■ EXERCISE GOAL
Go through the listing below and gather every line with the word "spectacles".

■ TASK INPUT
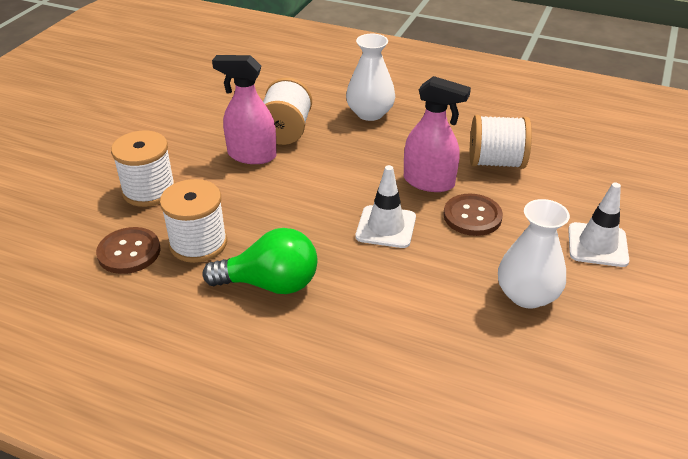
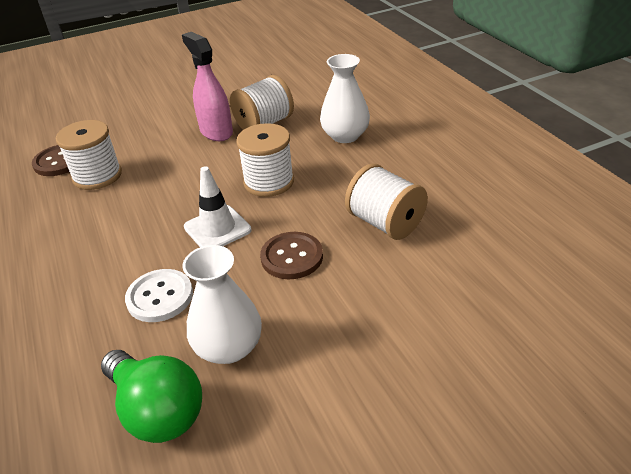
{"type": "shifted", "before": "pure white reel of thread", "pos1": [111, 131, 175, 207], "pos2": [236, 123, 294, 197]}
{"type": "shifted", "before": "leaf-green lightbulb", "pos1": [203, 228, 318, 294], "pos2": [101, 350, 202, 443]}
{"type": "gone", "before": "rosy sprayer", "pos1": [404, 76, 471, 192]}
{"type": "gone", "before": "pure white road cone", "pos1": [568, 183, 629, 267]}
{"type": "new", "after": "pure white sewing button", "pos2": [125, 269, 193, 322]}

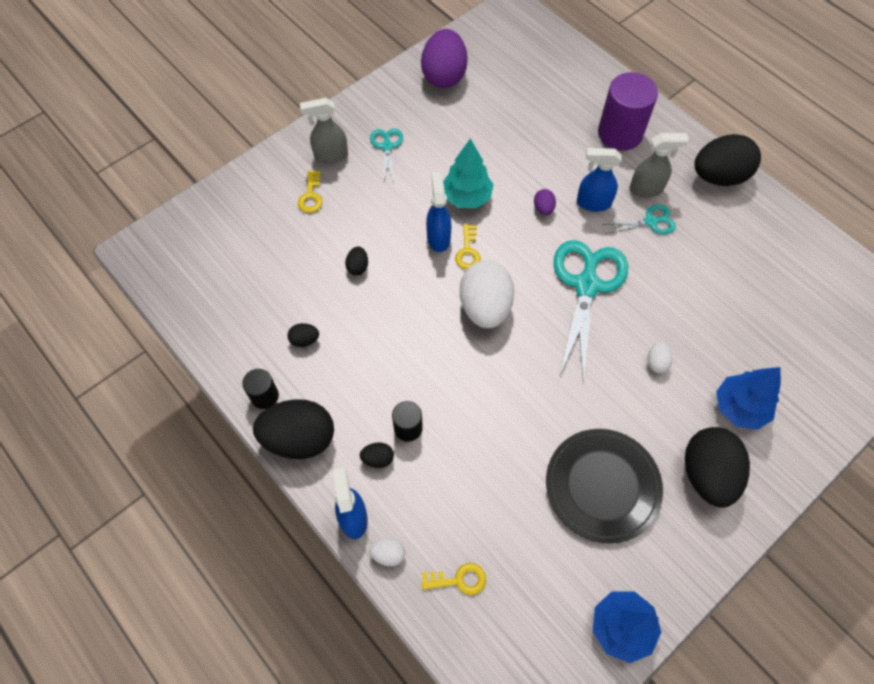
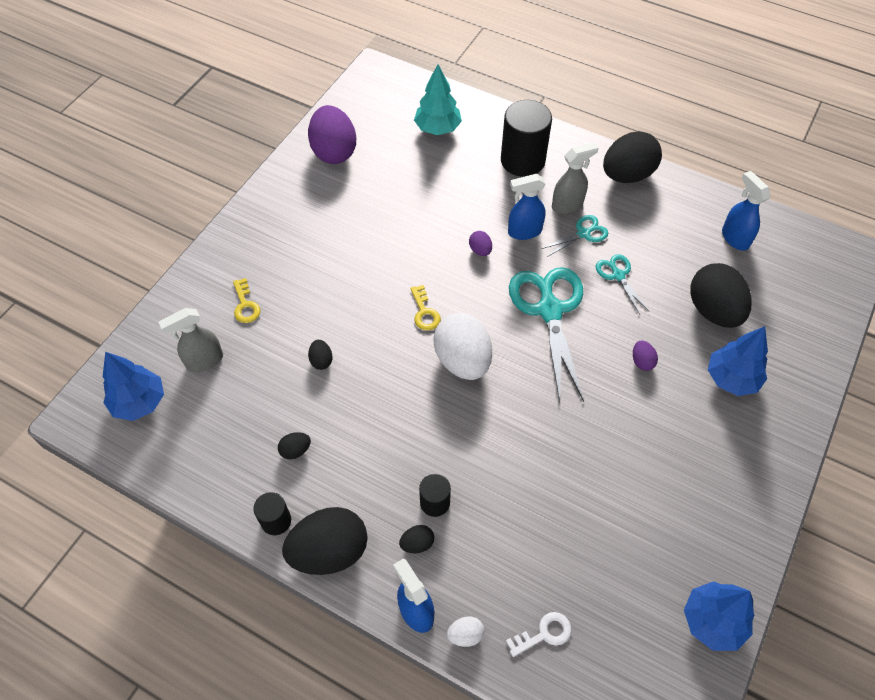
{"type": "shifted", "before": "gray sprayer", "pos1": [300, 98, 348, 164], "pos2": [159, 308, 223, 373]}
{"type": "shifted", "before": "teal scissors", "pos1": [370, 128, 403, 184], "pos2": [596, 254, 650, 314]}
{"type": "repainted", "before": "bright yellow key", "after": "pure white key", "pos1": [421, 563, 486, 595], "pos2": [506, 612, 571, 657]}
{"type": "shifted", "before": "cobalt sprayer", "pos1": [426, 172, 451, 252], "pos2": [722, 171, 770, 251]}
{"type": "shifted", "before": "teal fir tree", "pos1": [443, 138, 494, 208], "pos2": [414, 64, 462, 135]}
{"type": "gone", "before": "ebony plate", "pos1": [546, 429, 663, 543]}
{"type": "repainted", "before": "royal purple cylinder shape", "after": "ebony cylinder shape", "pos1": [598, 72, 658, 151], "pos2": [501, 100, 552, 177]}
{"type": "repainted", "before": "pure white egg shape", "after": "royal purple egg shape", "pos1": [648, 342, 672, 373], "pos2": [633, 341, 658, 371]}
{"type": "shifted", "before": "ebony egg shape", "pos1": [685, 427, 750, 508], "pos2": [690, 263, 752, 328]}
{"type": "new", "after": "cobalt fir tree", "pos2": [103, 352, 164, 421]}

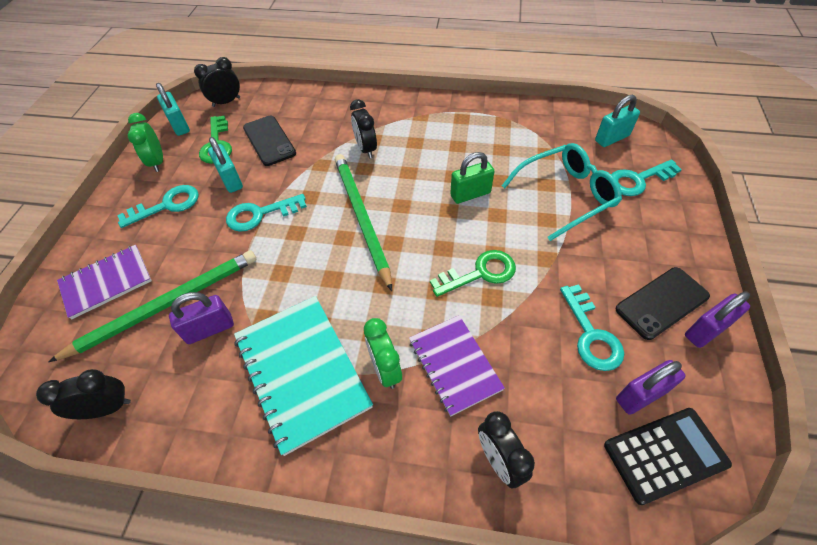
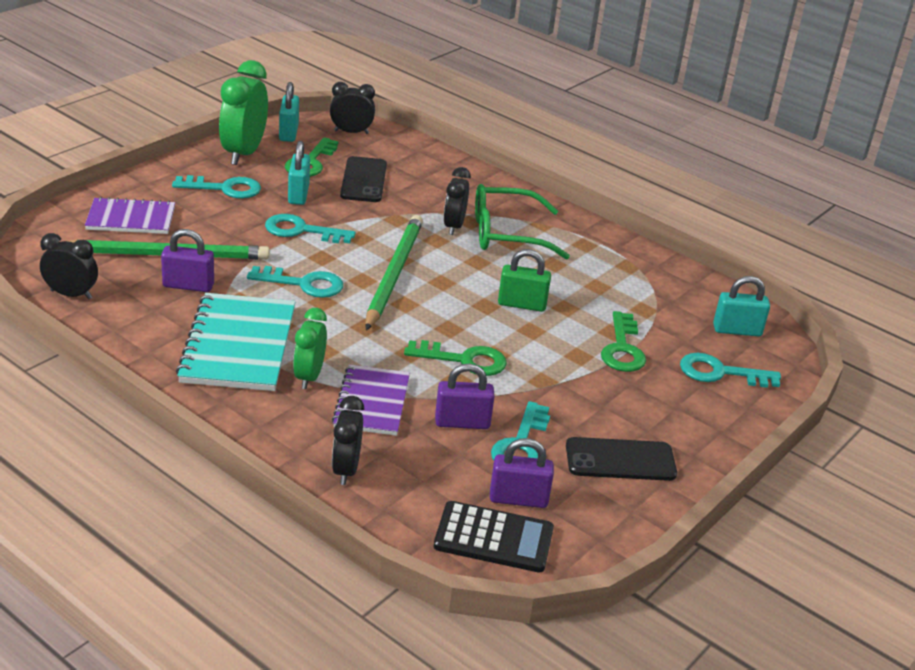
{"type": "scaled", "before": "leaf-green bedside clock", "pos1": [128, 113, 163, 172], "pos2": [219, 60, 268, 165], "scale": 1.62}
{"type": "swapped", "before": "teal spectacles", "after": "leaf-green key", "pos1": [502, 143, 622, 241], "pos2": [601, 311, 646, 372]}
{"type": "shifted", "before": "royal purple padlock", "pos1": [685, 291, 750, 348], "pos2": [435, 363, 495, 429]}
{"type": "new", "after": "teal key", "pos2": [247, 266, 343, 298]}
{"type": "new", "after": "leaf-green spectacles", "pos2": [475, 184, 570, 260]}

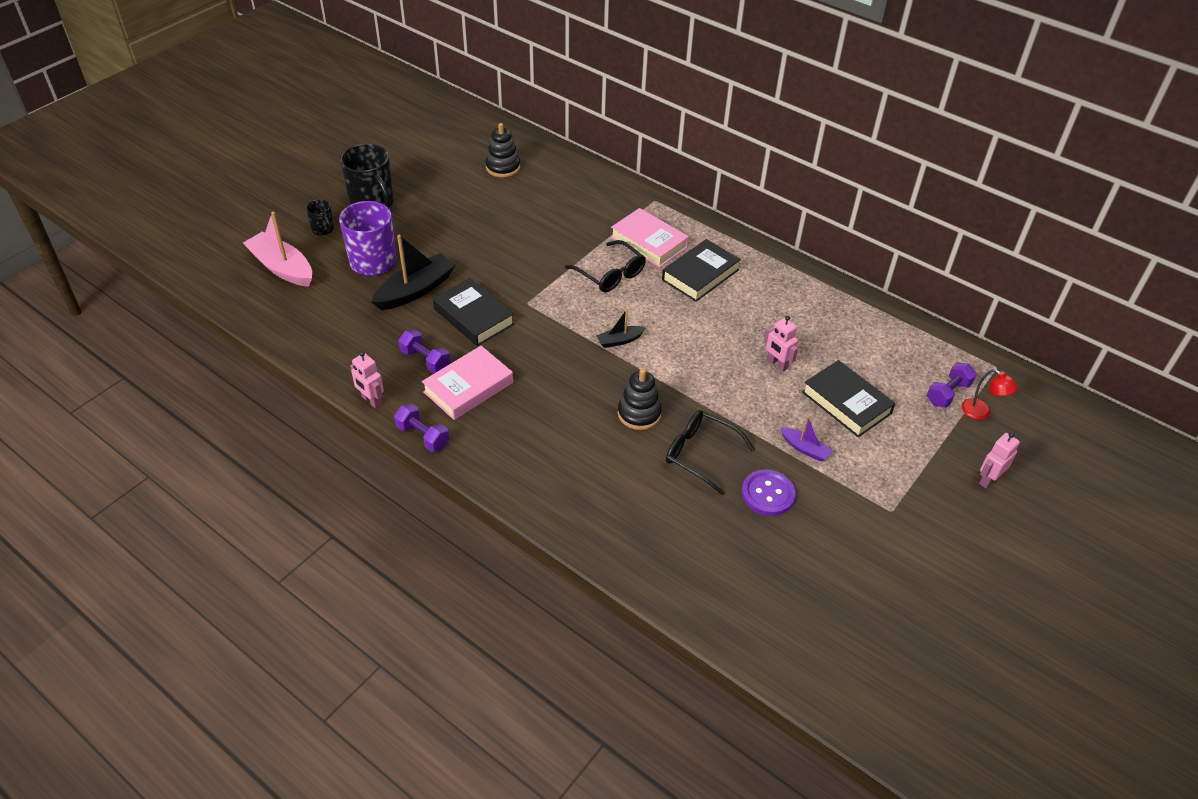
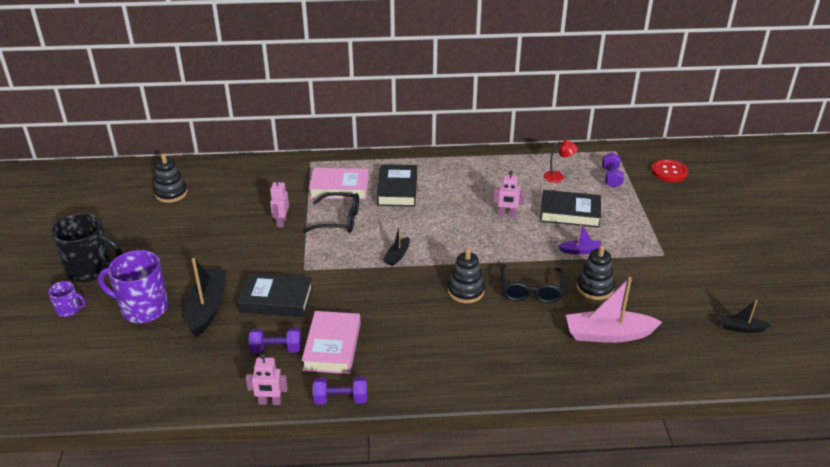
{"type": "shifted", "before": "rosy boat", "pos1": [243, 212, 312, 287], "pos2": [566, 277, 662, 343]}
{"type": "repainted", "before": "ebony tea mug", "after": "royal purple tea mug", "pos1": [306, 200, 334, 235], "pos2": [48, 281, 86, 317]}
{"type": "rotated", "before": "ebony spectacles", "pos1": [666, 410, 755, 495], "pos2": [501, 264, 564, 303], "turn": -75}
{"type": "swapped", "before": "royal purple sewing button", "after": "ebony stacking rings", "pos1": [742, 469, 796, 516], "pos2": [576, 245, 615, 300]}
{"type": "shifted", "before": "scarlet desk lamp", "pos1": [961, 369, 1018, 419], "pos2": [544, 140, 578, 183]}
{"type": "shifted", "before": "rosy robot", "pos1": [979, 432, 1020, 488], "pos2": [270, 178, 289, 228]}
{"type": "new", "after": "scarlet sewing button", "pos2": [652, 159, 688, 182]}
{"type": "new", "after": "ebony boat", "pos2": [720, 300, 771, 333]}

■ REPLY TO THE EXERCISE
{"type": "swapped", "before": "teal spectacles", "after": "leaf-green key", "pos1": [502, 143, 622, 241], "pos2": [601, 311, 646, 372]}
{"type": "new", "after": "leaf-green spectacles", "pos2": [475, 184, 570, 260]}
{"type": "rotated", "before": "ebony spectacles", "pos1": [666, 410, 755, 495], "pos2": [501, 264, 564, 303], "turn": -75}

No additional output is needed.